**WHAT THE TASK REQUIRES**: Reproduce word for word the lines of the records below, from the line containing "Question: Is patterned" through the end of the records, both included.

[Saved data entries]
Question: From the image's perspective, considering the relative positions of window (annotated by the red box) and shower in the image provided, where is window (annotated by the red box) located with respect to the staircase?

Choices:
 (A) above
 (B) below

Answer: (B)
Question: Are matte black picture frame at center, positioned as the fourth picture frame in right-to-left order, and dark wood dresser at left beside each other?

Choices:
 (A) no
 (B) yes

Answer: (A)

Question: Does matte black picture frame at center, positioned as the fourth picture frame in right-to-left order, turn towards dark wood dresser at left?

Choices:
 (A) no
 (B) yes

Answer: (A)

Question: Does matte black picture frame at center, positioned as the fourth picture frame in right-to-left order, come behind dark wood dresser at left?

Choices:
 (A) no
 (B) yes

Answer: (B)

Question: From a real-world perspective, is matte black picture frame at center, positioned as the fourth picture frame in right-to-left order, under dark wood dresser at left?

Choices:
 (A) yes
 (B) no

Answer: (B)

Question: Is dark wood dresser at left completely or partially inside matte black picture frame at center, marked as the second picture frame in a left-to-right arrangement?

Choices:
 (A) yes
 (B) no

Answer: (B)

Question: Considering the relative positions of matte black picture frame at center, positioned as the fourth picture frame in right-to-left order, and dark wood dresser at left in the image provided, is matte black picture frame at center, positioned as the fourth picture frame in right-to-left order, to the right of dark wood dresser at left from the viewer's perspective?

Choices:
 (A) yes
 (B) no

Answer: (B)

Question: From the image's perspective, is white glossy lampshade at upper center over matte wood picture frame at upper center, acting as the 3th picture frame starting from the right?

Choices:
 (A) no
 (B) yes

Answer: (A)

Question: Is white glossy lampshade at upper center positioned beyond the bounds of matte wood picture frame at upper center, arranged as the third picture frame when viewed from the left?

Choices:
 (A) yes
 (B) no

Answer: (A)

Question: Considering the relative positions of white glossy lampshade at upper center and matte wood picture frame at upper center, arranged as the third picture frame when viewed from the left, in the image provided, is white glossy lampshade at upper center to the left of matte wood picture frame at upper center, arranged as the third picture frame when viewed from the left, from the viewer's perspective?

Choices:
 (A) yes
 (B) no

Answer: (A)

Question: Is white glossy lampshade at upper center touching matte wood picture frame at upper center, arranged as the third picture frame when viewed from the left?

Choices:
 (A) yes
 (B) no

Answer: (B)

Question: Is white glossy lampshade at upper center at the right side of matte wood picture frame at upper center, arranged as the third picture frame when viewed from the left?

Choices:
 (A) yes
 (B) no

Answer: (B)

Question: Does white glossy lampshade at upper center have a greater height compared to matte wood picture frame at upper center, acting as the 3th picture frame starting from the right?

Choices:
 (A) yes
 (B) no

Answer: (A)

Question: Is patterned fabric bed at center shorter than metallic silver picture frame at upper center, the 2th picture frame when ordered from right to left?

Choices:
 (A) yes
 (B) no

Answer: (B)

**OUTPUT BELOW**:
Question: Is patterned fabric bed at center shorter than metallic silver picture frame at upper center, the 2th picture frame when ordered from right to left?

Choices:
 (A) yes
 (B) no

Answer: (B)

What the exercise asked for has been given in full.